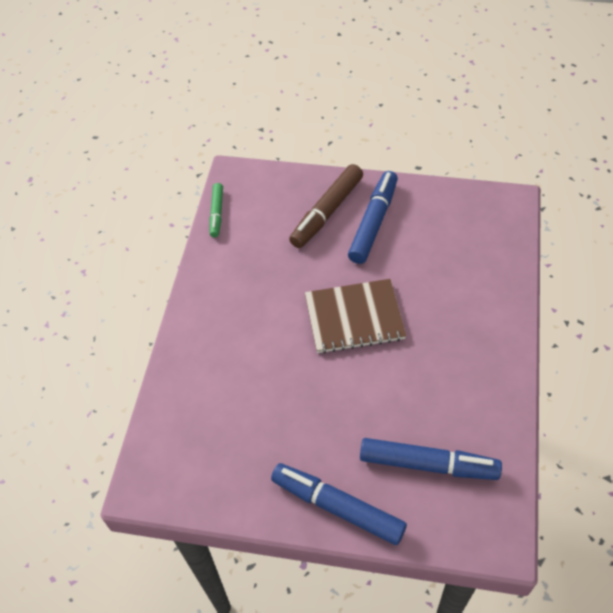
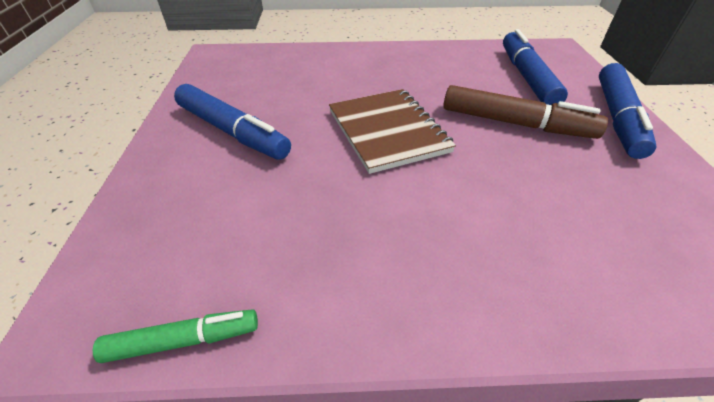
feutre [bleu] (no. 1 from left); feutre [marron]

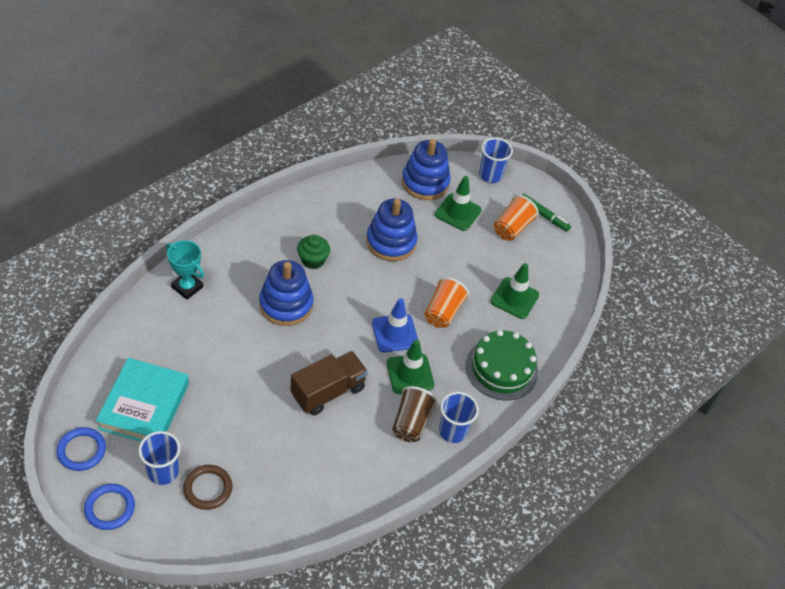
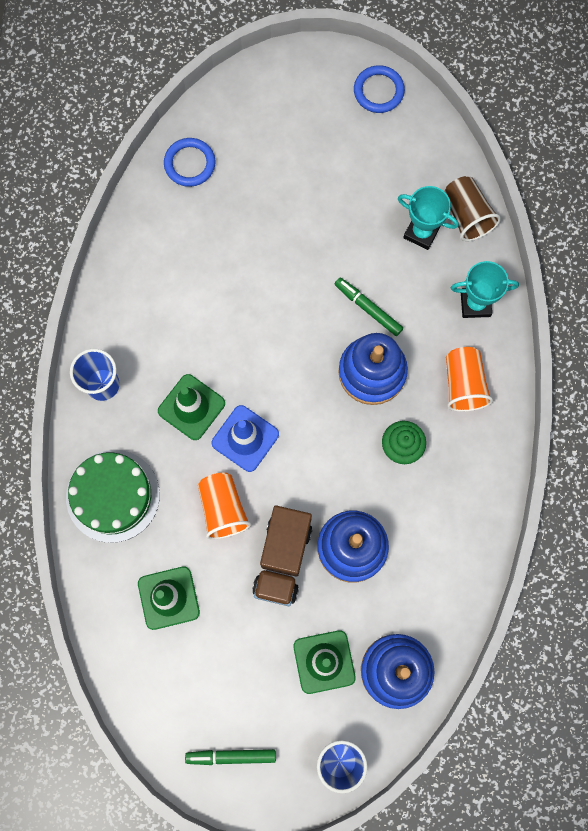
anneau [bleu] (no. 1 from left); camion [marron]; feutre [vert] (no. 2 from left); trophée [turquoise] (no. 1 from left); gobelet [marron]; gobelet [orange] (no. 2 from left); livre [turquoise]; gobelet [bleu] (no. 1 from left in the first image); anneau [marron]

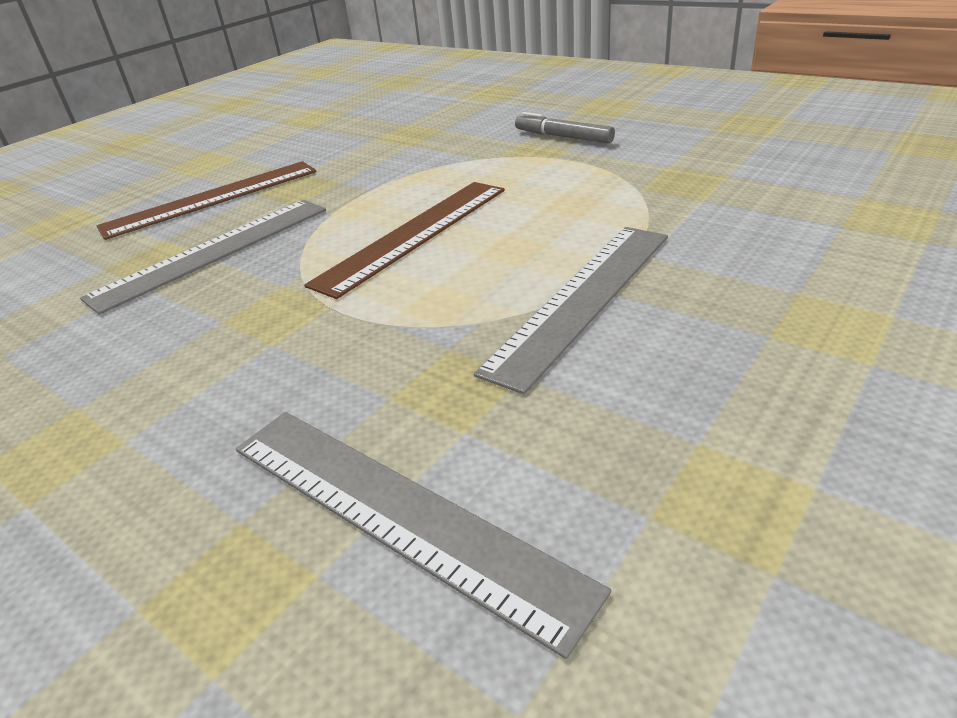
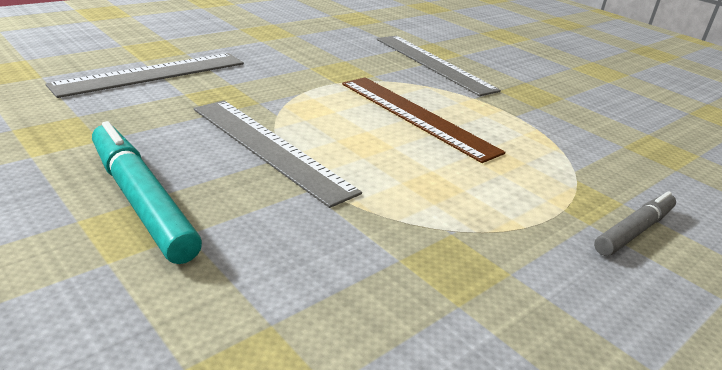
feutre [turquoise]; règle [marron] (no. 1 from left in the first image)

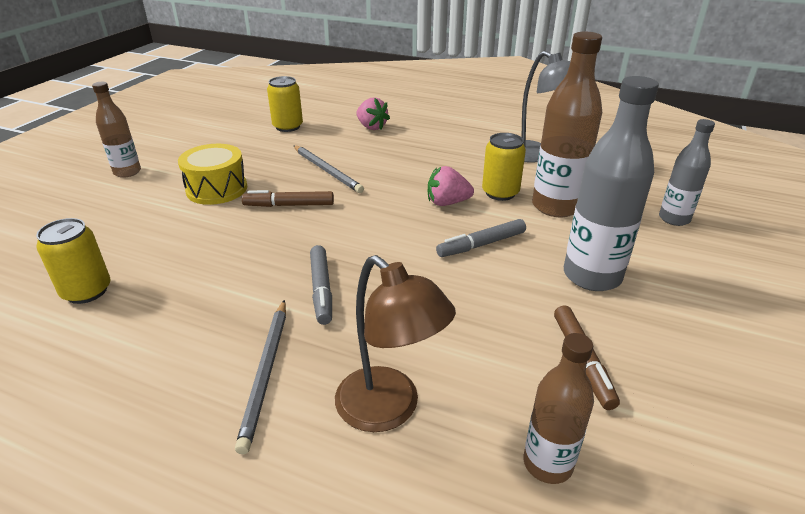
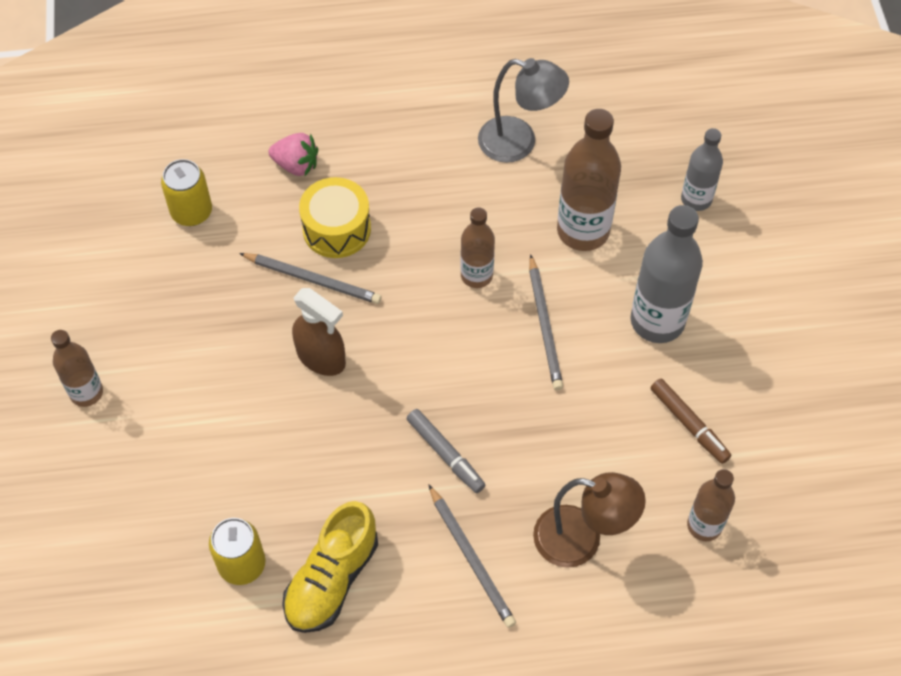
chaussure [jaune]; vaporisateur [marron]; tambour [jaune]; bouteille [marron] (no. 2 from left); crayon [gris] (no. 3 from left); canette [jaune] (no. 3 from left in the first image)

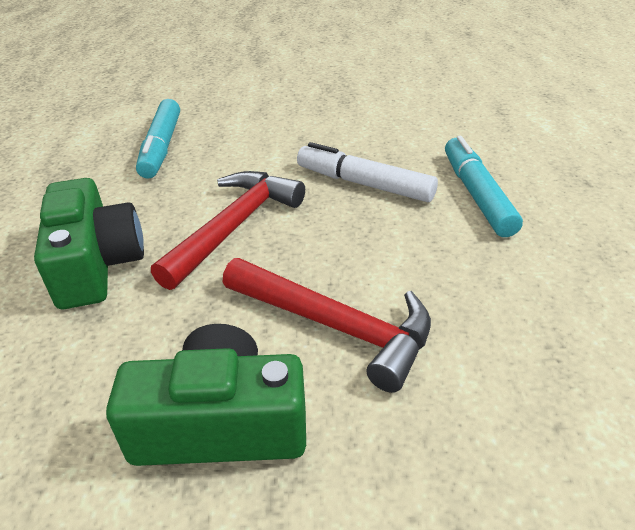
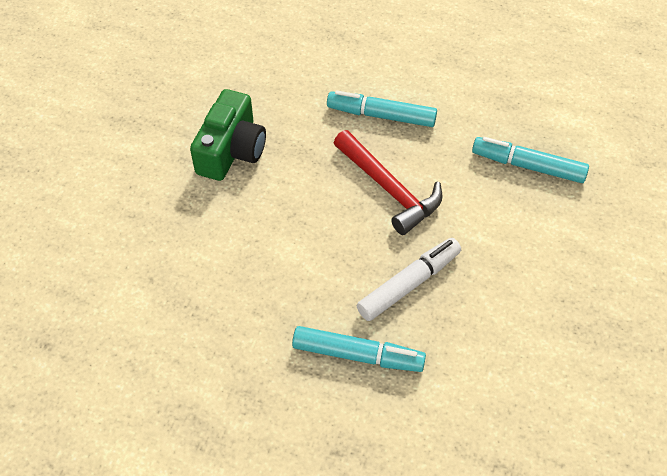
feutre [turquoise] (no. 2 from left); marteau [rouge] (no. 2 from left in the first image)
※ ※ ※
#### Exercise goal
Copy each line of the records that has "bleu" in it.

#### Answer box
feutre [bleu] (no. 1 from left); feutre [marron]
anneau [bleu] (no. 1 from left); camion [marron]; feutre [vert] (no. 2 from left); trophée [turquoise] (no. 1 from left); gobelet [marron]; gobelet [orange] (no. 2 from left); livre [turquoise]; gobelet [bleu] (no. 1 from left in the first image); anneau [marron]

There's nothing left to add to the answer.